** Data excerpts follows **

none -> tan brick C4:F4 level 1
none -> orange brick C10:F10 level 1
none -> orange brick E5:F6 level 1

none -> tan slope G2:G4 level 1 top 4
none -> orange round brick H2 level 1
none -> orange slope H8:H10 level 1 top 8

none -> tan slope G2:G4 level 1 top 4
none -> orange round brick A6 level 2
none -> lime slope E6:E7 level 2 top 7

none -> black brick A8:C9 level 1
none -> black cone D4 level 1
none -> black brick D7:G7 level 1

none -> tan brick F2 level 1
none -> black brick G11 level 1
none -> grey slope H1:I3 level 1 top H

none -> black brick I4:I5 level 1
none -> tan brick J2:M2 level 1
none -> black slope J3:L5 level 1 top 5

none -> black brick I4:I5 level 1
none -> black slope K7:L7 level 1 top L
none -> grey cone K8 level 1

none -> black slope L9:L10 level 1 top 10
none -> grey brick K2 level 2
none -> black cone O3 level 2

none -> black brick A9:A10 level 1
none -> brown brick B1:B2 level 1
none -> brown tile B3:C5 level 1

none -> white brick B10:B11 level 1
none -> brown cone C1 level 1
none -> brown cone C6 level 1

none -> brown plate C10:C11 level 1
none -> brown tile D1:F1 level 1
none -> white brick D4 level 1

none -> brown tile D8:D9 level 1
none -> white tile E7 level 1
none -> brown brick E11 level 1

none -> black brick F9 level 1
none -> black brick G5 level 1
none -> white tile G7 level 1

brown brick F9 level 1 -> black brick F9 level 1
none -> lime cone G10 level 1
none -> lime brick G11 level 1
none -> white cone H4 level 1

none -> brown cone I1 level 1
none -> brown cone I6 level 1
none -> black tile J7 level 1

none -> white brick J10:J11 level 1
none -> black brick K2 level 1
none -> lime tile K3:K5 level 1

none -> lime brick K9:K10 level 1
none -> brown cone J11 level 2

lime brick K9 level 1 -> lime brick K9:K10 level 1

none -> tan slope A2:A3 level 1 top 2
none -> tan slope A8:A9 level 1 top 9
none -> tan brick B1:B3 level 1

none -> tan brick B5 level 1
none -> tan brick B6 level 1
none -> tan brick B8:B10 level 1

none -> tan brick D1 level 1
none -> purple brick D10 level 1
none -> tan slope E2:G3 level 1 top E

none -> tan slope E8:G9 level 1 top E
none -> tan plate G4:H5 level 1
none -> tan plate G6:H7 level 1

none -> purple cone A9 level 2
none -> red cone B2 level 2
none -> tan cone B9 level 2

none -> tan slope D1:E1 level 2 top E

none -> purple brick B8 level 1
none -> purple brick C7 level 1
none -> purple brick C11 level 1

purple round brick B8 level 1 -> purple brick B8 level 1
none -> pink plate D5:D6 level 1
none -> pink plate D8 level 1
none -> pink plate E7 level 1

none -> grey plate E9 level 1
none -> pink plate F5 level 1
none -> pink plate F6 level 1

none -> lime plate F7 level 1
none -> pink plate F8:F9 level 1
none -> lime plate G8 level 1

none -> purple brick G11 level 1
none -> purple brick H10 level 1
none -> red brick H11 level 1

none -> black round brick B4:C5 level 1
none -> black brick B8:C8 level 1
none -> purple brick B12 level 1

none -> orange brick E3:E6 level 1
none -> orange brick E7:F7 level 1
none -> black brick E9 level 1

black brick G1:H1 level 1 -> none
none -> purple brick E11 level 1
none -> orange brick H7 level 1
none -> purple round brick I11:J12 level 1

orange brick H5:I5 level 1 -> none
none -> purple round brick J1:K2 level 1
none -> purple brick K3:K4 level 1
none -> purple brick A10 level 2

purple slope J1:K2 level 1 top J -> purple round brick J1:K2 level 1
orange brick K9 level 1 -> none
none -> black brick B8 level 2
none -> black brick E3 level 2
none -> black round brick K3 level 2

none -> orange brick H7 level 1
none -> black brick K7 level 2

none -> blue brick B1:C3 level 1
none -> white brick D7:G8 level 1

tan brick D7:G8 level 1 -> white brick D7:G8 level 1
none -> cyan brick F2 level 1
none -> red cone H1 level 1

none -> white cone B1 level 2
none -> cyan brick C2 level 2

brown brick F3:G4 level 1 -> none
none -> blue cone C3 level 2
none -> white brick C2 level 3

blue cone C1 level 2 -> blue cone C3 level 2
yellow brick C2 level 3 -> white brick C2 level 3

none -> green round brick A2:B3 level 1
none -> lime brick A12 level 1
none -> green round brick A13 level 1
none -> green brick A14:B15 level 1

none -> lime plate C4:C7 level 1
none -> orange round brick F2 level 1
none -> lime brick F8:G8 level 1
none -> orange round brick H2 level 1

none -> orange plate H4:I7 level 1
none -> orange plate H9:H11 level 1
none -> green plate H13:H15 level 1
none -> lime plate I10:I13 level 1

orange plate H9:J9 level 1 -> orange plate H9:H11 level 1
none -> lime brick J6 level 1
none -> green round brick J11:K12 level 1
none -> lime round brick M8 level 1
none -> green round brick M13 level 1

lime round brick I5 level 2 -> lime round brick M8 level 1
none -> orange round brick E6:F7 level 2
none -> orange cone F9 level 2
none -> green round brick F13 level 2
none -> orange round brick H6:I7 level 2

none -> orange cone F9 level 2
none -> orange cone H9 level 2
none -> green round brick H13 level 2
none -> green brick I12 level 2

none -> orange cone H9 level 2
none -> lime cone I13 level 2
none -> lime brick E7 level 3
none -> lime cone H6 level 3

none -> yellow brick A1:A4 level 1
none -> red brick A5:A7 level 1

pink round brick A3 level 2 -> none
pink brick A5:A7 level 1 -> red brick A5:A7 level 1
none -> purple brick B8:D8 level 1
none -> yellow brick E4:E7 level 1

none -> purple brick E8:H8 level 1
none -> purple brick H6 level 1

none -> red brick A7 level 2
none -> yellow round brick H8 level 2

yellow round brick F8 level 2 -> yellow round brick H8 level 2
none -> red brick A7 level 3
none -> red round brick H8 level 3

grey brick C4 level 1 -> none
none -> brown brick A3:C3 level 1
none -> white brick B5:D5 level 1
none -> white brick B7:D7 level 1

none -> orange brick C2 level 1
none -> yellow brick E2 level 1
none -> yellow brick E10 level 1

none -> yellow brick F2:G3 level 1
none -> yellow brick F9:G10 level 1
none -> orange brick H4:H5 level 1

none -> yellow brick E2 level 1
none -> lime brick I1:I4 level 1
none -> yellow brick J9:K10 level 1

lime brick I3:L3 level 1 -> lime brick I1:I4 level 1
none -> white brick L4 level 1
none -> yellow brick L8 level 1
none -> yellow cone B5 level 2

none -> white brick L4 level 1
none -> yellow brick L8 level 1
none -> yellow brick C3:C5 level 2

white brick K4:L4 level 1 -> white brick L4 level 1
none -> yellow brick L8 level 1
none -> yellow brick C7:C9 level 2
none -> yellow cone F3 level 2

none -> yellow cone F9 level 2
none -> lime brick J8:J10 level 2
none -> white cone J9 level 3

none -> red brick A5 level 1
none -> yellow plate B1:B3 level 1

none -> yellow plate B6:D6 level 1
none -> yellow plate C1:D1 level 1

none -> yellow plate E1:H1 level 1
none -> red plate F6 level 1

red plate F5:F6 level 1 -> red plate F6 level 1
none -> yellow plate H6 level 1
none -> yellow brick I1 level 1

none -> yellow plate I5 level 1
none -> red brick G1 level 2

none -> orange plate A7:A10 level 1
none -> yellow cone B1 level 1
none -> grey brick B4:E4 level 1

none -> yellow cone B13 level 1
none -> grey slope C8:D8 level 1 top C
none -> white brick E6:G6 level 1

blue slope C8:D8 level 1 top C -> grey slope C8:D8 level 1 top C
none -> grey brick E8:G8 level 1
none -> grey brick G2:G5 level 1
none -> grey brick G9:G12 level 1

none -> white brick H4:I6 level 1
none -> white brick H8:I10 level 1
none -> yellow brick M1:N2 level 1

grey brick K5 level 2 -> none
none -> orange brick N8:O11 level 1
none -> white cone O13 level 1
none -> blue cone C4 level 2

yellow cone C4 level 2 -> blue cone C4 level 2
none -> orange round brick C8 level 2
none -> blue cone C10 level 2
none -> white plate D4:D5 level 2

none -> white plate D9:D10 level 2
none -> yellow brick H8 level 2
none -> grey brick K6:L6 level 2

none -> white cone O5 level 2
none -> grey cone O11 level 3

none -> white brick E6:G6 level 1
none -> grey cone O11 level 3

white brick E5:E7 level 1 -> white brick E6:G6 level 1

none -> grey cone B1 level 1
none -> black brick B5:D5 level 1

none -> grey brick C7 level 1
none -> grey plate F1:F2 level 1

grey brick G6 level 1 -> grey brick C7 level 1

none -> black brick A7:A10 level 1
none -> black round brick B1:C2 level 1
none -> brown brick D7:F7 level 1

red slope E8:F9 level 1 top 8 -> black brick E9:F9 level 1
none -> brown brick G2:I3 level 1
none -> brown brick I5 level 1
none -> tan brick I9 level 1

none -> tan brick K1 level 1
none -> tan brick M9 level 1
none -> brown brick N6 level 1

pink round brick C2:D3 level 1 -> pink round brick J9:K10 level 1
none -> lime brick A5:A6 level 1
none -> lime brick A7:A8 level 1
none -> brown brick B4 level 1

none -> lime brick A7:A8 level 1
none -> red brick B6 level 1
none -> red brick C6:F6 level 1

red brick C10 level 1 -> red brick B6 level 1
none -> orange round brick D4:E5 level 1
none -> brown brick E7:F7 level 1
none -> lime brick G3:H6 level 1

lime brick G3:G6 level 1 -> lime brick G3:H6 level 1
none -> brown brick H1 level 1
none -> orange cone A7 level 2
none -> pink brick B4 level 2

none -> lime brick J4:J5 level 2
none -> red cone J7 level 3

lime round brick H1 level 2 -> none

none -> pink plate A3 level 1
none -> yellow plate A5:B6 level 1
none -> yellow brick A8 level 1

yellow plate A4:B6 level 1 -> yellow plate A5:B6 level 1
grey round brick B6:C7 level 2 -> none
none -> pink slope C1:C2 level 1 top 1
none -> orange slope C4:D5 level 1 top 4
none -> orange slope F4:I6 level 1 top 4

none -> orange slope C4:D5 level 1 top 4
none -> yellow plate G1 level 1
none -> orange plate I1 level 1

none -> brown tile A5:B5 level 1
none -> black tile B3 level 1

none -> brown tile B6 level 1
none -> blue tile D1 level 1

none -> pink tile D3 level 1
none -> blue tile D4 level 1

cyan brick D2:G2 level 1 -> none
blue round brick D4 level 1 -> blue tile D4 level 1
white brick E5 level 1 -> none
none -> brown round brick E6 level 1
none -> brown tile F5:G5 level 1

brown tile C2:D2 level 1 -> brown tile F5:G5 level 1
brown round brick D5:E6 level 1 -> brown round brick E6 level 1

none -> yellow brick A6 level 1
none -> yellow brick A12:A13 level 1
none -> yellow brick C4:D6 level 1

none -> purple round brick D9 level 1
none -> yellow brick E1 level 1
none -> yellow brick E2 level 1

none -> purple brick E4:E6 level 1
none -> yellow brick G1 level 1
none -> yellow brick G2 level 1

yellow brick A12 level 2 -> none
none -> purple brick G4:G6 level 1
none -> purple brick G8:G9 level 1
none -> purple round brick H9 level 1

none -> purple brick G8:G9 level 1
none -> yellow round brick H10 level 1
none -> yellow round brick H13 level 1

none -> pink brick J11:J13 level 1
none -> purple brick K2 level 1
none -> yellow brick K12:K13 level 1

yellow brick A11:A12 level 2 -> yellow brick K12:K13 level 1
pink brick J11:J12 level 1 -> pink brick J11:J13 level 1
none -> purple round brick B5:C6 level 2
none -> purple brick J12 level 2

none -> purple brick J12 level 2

** End of Data excerpts **

As the answer, set down only the lines from the data above between the one holding "red brick C10 level 1 -> red brick B6 level 1" and the one holding "pink brick J11:J12", inclusive, exactly as they read.

Reply:
red brick C10 level 1 -> red brick B6 level 1
none -> orange round brick D4:E5 level 1
none -> brown brick E7:F7 level 1
none -> lime brick G3:H6 level 1

lime brick G3:G6 level 1 -> lime brick G3:H6 level 1
none -> brown brick H1 level 1
none -> orange cone A7 level 2
none -> pink brick B4 level 2

none -> lime brick J4:J5 level 2
none -> red cone J7 level 3

lime round brick H1 level 2 -> none

none -> pink plate A3 level 1
none -> yellow plate A5:B6 level 1
none -> yellow brick A8 level 1

yellow plate A4:B6 level 1 -> yellow plate A5:B6 level 1
grey round brick B6:C7 level 2 -> none
none -> pink slope C1:C2 level 1 top 1
none -> orange slope C4:D5 level 1 top 4
none -> orange slope F4:I6 level 1 top 4

none -> orange slope C4:D5 level 1 top 4
none -> yellow plate G1 level 1
none -> orange plate I1 level 1

none -> brown tile A5:B5 level 1
none -> black tile B3 level 1

none -> brown tile B6 level 1
none -> blue tile D1 level 1

none -> pink tile D3 level 1
none -> blue tile D4 level 1

cyan brick D2:G2 level 1 -> none
blue round brick D4 level 1 -> blue tile D4 level 1
white brick E5 level 1 -> none
none -> brown round brick E6 level 1
none -> brown tile F5:G5 level 1

brown tile C2:D2 level 1 -> brown tile F5:G5 level 1
brown round brick D5:E6 level 1 -> brown round brick E6 level 1

none -> yellow brick A6 level 1
none -> yellow brick A12:A13 level 1
none -> yellow brick C4:D6 level 1

none -> purple round brick D9 level 1
none -> yellow brick E1 level 1
none -> yellow brick E2 level 1

none -> purple brick E4:E6 level 1
none -> yellow brick G1 level 1
none -> yellow brick G2 level 1

yellow brick A12 level 2 -> none
none -> purple brick G4:G6 level 1
none -> purple brick G8:G9 level 1
none -> purple round brick H9 level 1

none -> purple brick G8:G9 level 1
none -> yellow round brick H10 level 1
none -> yellow round brick H13 level 1

none -> pink brick J11:J13 level 1
none -> purple brick K2 level 1
none -> yellow brick K12:K13 level 1

yellow brick A11:A12 level 2 -> yellow brick K12:K13 level 1
pink brick J11:J12 level 1 -> pink brick J11:J13 level 1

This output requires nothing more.